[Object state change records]

BEGIN

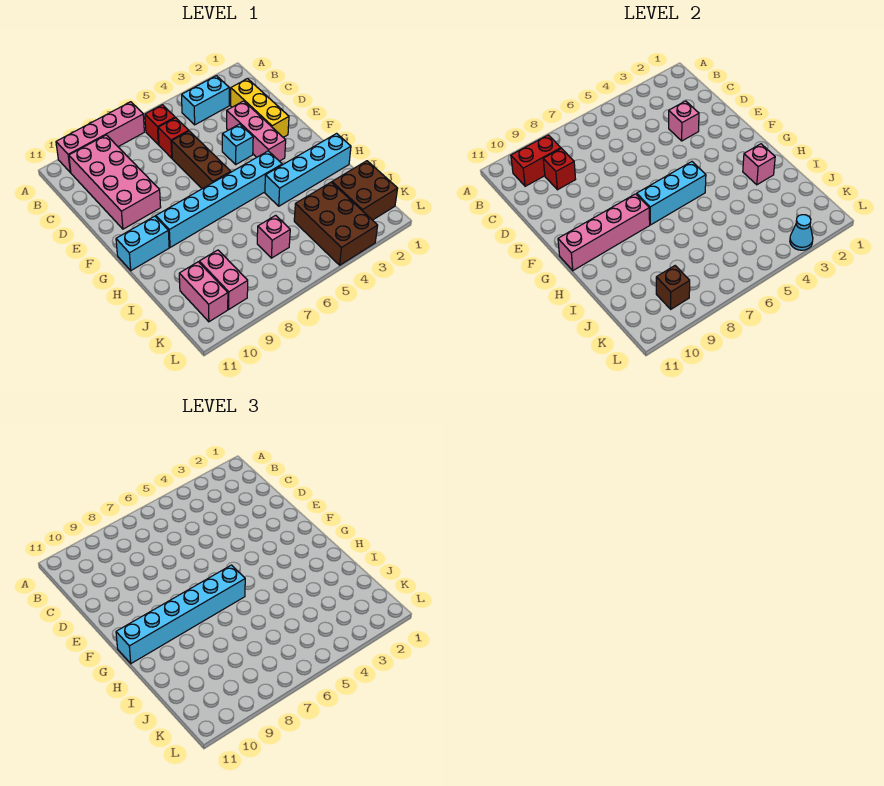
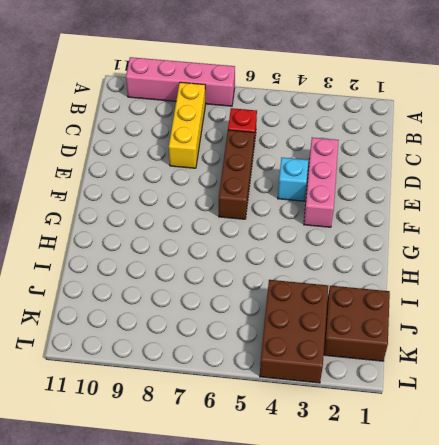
yellow brick B8:D8 level 1 -> yellow brick C2:E2 level 1
none -> cyan brick B3:B4 level 1
none -> red brick B6 level 1
none -> pink brick B9:E10 level 1

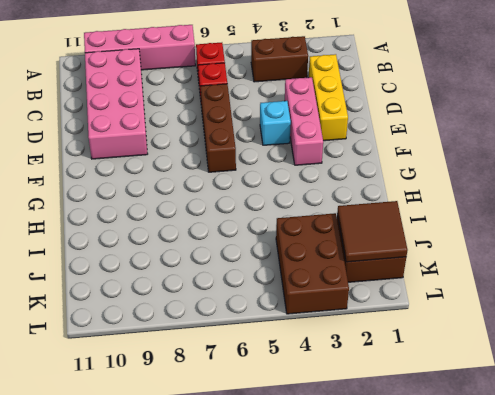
brown brick B3:B4 level 1 -> cyan brick B3:B4 level 1
brown tile J1:K2 level 2 -> none
none -> cyan brick G4:G9 level 1
none -> cyan brick G10:G11 level 1
none -> cyan brick H1:H4 level 1

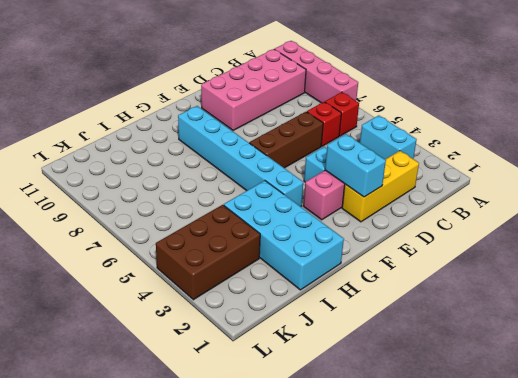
cyan brick E2:E3 level 2 -> cyan brick G10:G11 level 1
cyan brick H1:I4 level 1 -> cyan brick H1:H4 level 1
none -> brown brick J1:K2 level 1
none -> pink brick J6 level 1
none -> pink brick J9:K9 level 1

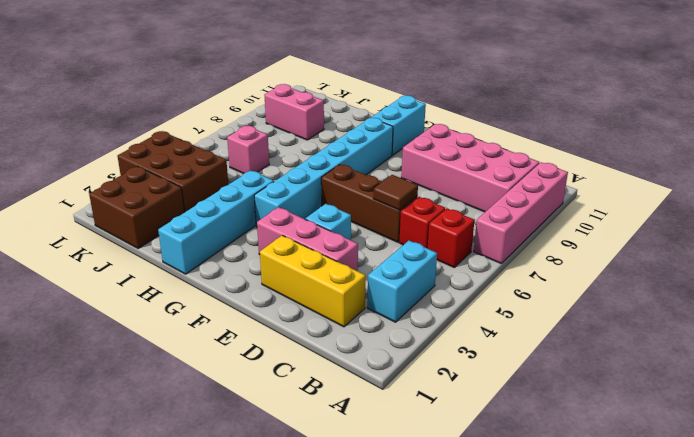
brown tile D6 level 2 -> none
none -> pink brick J10:K10 level 1
none -> red brick B9:B10 level 2
none -> red brick C9 level 2

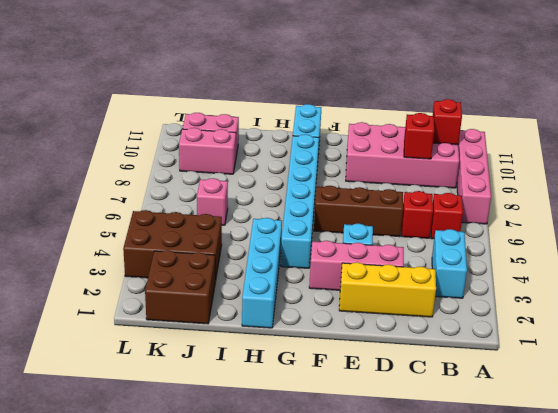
red brick B10 level 2 -> red brick B9:B10 level 2
none -> pink brick D3 level 2
none -> cyan brick G5:G7 level 2
none -> pink brick G8:G11 level 2

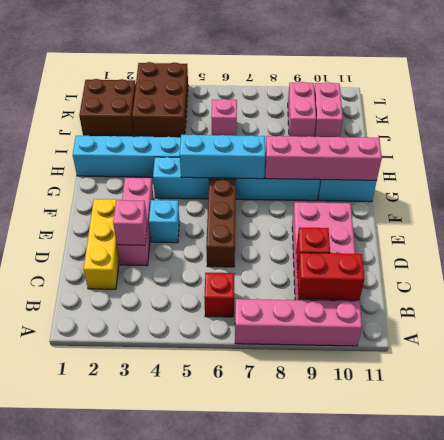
none -> cyan brick B3:B4 level 1
none -> red brick C6 level 1
none -> pink brick H2 level 2

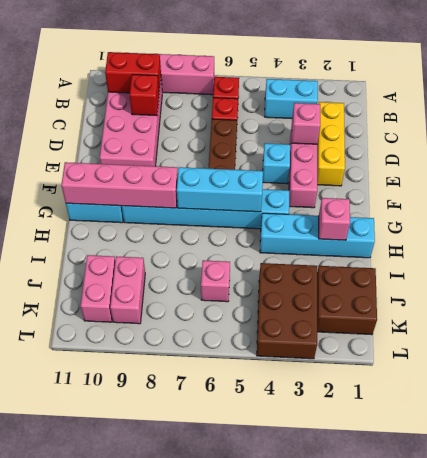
none -> brown brick K9 level 2
none -> cyan cone L3 level 2
none -> cyan brick G6:G11 level 3

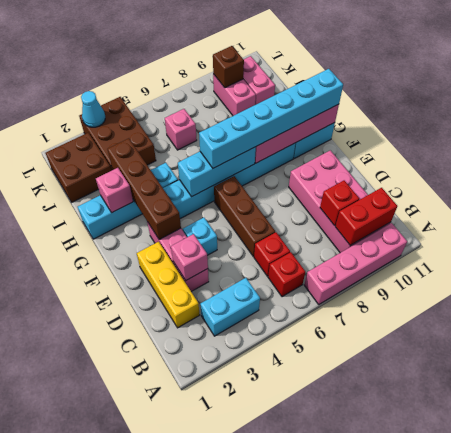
brown brick F3:I3 level 2 -> none

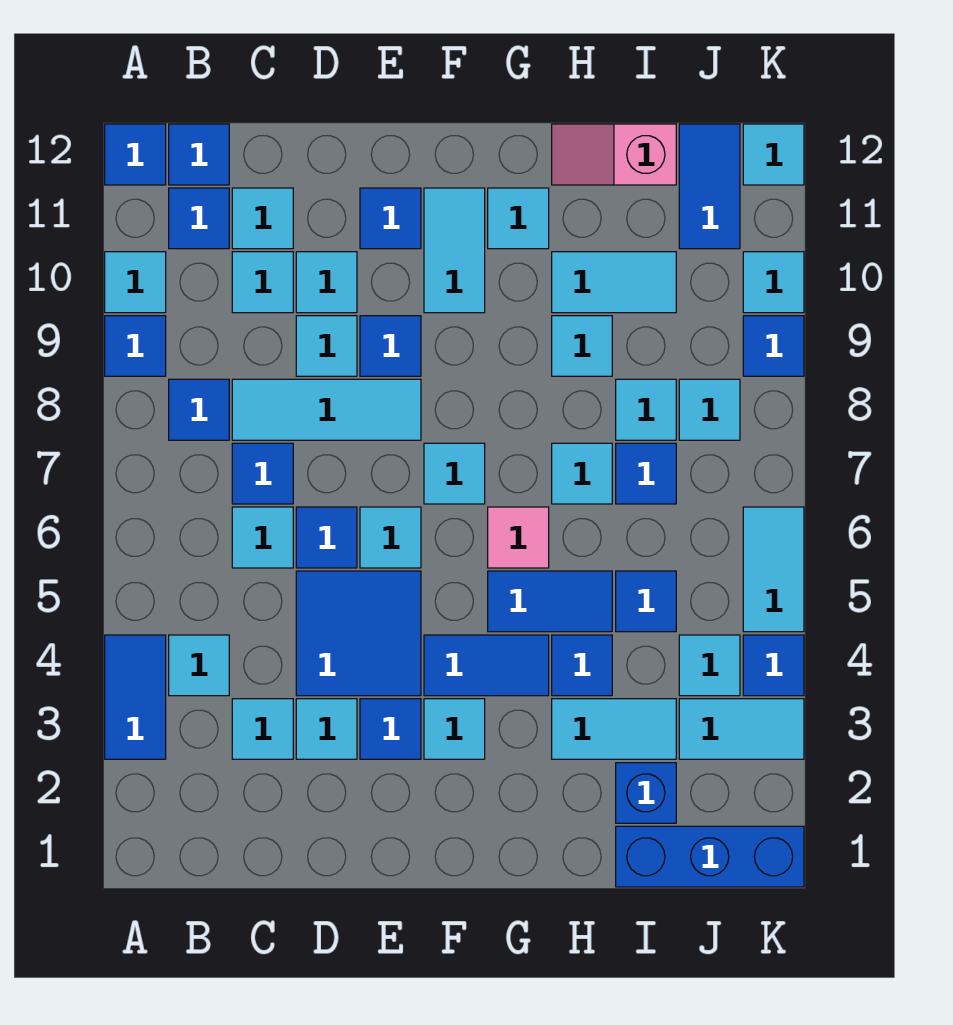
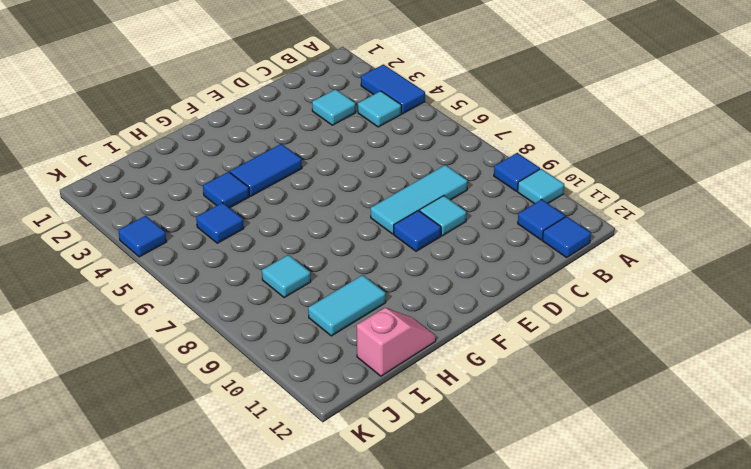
none -> blue tile A12 level 1
none -> blue tile B8 level 1
none -> cyan tile C6 level 1
none -> blue tile C7 level 1

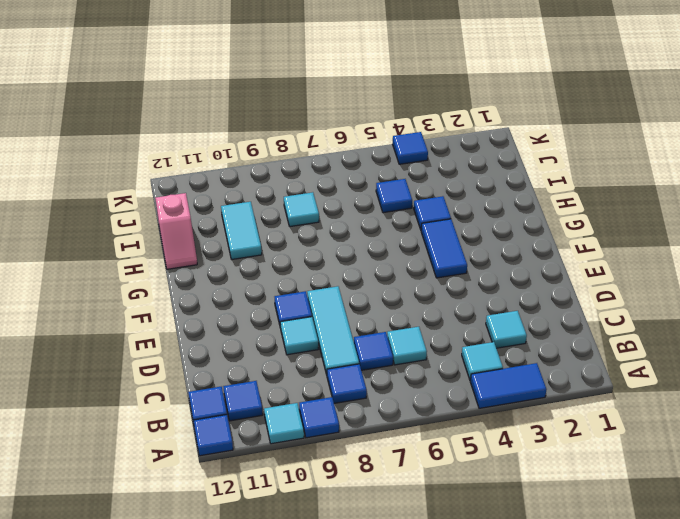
none -> cyan tile C10 level 1
none -> cyan tile C11 level 1
none -> cyan tile D3 level 1
none -> blue tile D4:E5 level 1

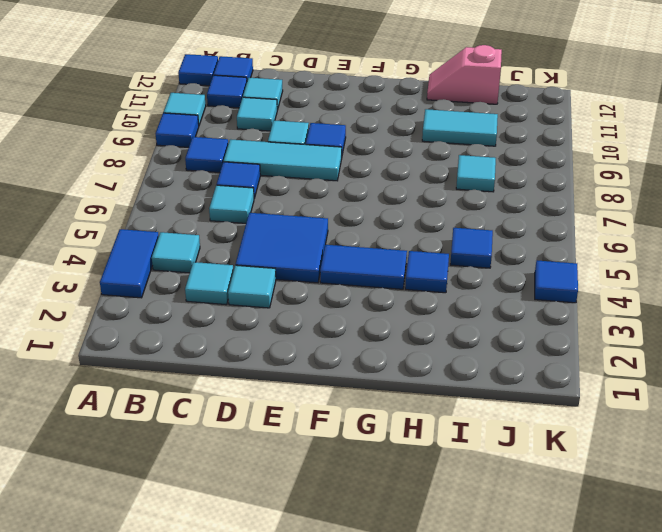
none -> blue tile D6 level 1
none -> cyan tile D10 level 1
none -> blue tile E3 level 1
none -> cyan tile E6 level 1

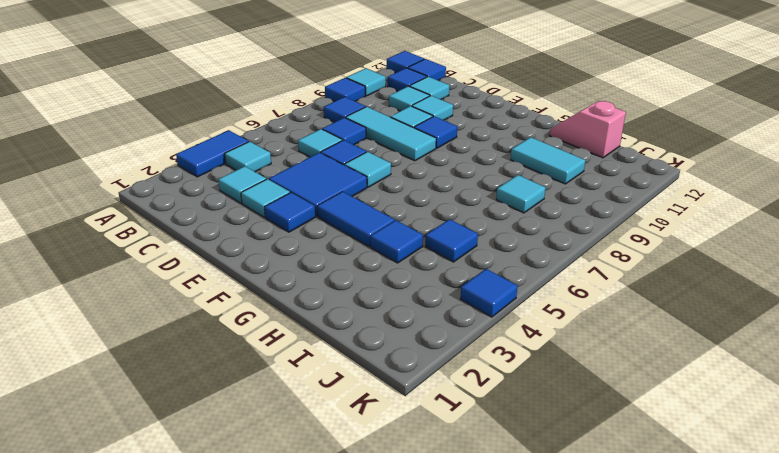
none -> blue tile E11 level 1
none -> cyan tile F3 level 1
none -> cyan tile F7 level 1
none -> cyan tile F10:F11 level 1

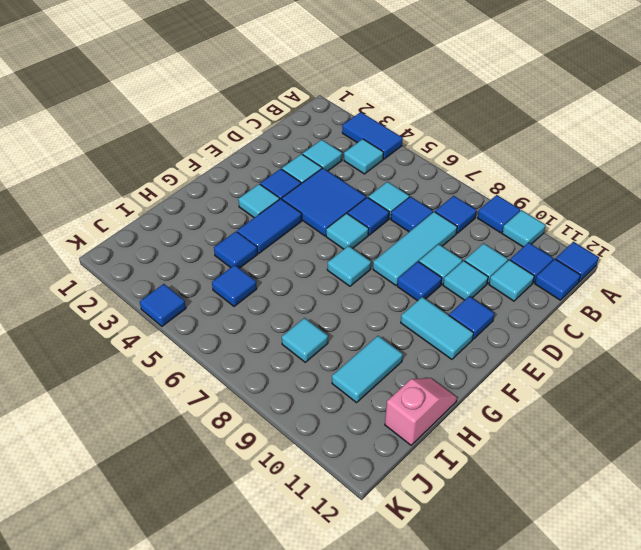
none -> blue tile G5:H5 level 1
none -> pink tile G6 level 1
none -> cyan tile G11 level 1
none -> cyan tile H3:I3 level 1

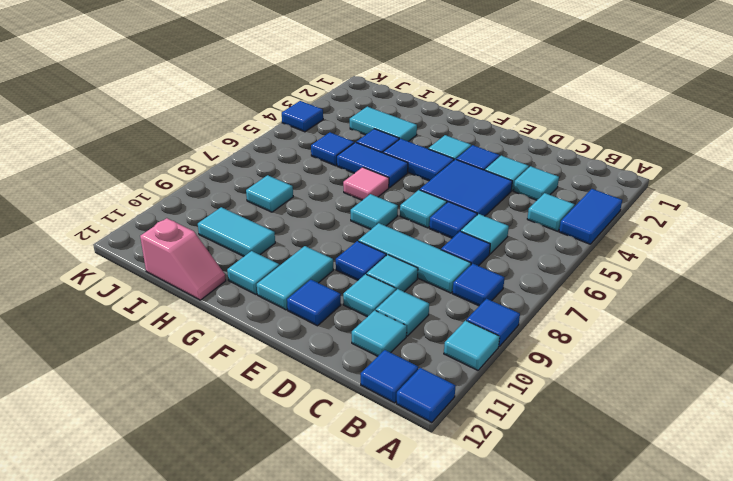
none -> blue tile B11 level 1
none -> cyan tile H7 level 1
none -> cyan tile H9 level 1
none -> blue brick I1:K1 level 1

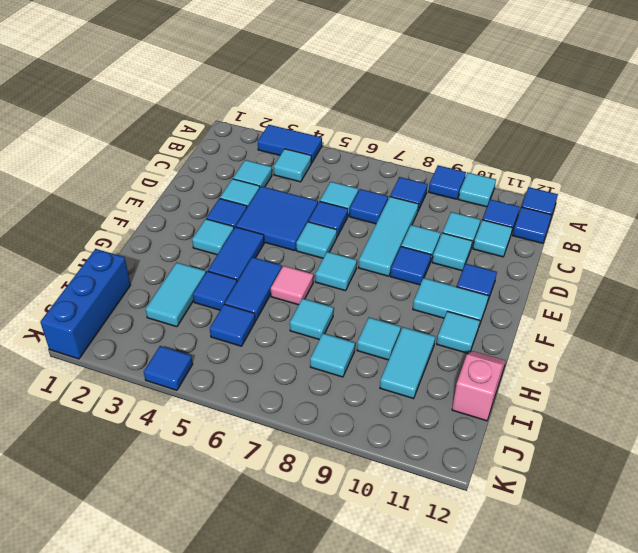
none -> blue brick I2 level 1
none -> blue tile I7 level 1
none -> cyan tile J3:K3 level 1
none -> cyan tile J4 level 1

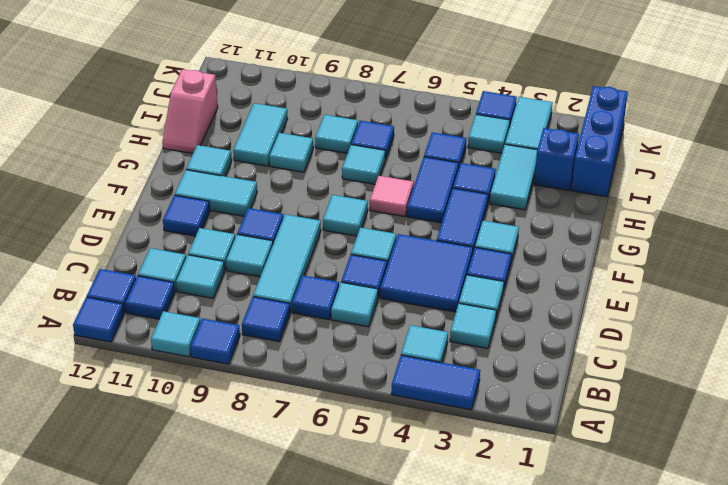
none -> cyan tile J8 level 1
none -> blue tile J11:J12 level 1
none -> cyan tile K5:K6 level 1
none -> blue tile K9 level 1

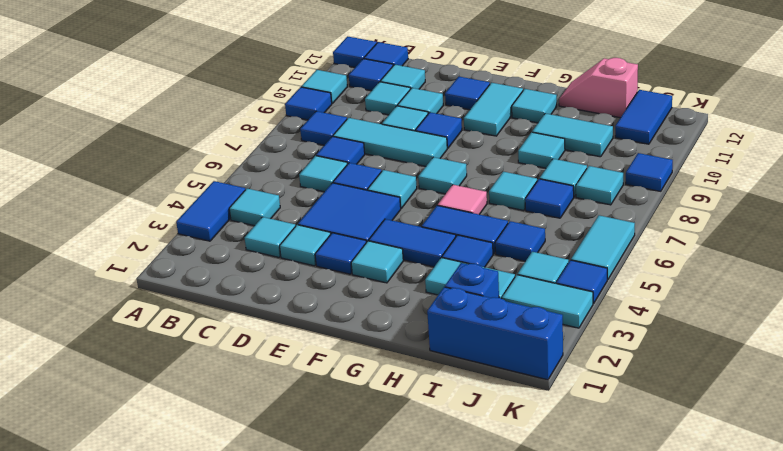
none -> cyan tile K10 level 1
none -> cyan tile K12 level 1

END

Word for word, print all of the data; skip the pictures.

WRITTEN RESPONSE →
yellow brick B8:D8 level 1 -> yellow brick C2:E2 level 1
none -> cyan brick B3:B4 level 1
none -> red brick B6 level 1
none -> pink brick B9:E10 level 1

brown brick B3:B4 level 1 -> cyan brick B3:B4 level 1
brown tile J1:K2 level 2 -> none
none -> cyan brick G4:G9 level 1
none -> cyan brick G10:G11 level 1
none -> cyan brick H1:H4 level 1

cyan brick E2:E3 level 2 -> cyan brick G10:G11 level 1
cyan brick H1:I4 level 1 -> cyan brick H1:H4 level 1
none -> brown brick J1:K2 level 1
none -> pink brick J6 level 1
none -> pink brick J9:K9 level 1

brown tile D6 level 2 -> none
none -> pink brick J10:K10 level 1
none -> red brick B9:B10 level 2
none -> red brick C9 level 2

red brick B10 level 2 -> red brick B9:B10 level 2
none -> pink brick D3 level 2
none -> cyan brick G5:G7 level 2
none -> pink brick G8:G11 level 2

none -> cyan brick B3:B4 level 1
none -> red brick C6 level 1
none -> pink brick H2 level 2

none -> brown brick K9 level 2
none -> cyan cone L3 level 2
none -> cyan brick G6:G11 level 3

brown brick F3:I3 level 2 -> none

none -> blue tile A12 level 1
none -> blue tile B8 level 1
none -> cyan tile C6 level 1
none -> blue tile C7 level 1

none -> cyan tile C10 level 1
none -> cyan tile C11 level 1
none -> cyan tile D3 level 1
none -> blue tile D4:E5 level 1

none -> blue tile D6 level 1
none -> cyan tile D10 level 1
none -> blue tile E3 level 1
none -> cyan tile E6 level 1

none -> blue tile E11 level 1
none -> cyan tile F3 level 1
none -> cyan tile F7 level 1
none -> cyan tile F10:F11 level 1

none -> blue tile G5:H5 level 1
none -> pink tile G6 level 1
none -> cyan tile G11 level 1
none -> cyan tile H3:I3 level 1

none -> blue tile B11 level 1
none -> cyan tile H7 level 1
none -> cyan tile H9 level 1
none -> blue brick I1:K1 level 1

none -> blue brick I2 level 1
none -> blue tile I7 level 1
none -> cyan tile J3:K3 level 1
none -> cyan tile J4 level 1

none -> cyan tile J8 level 1
none -> blue tile J11:J12 level 1
none -> cyan tile K5:K6 level 1
none -> blue tile K9 level 1

none -> cyan tile K10 level 1
none -> cyan tile K12 level 1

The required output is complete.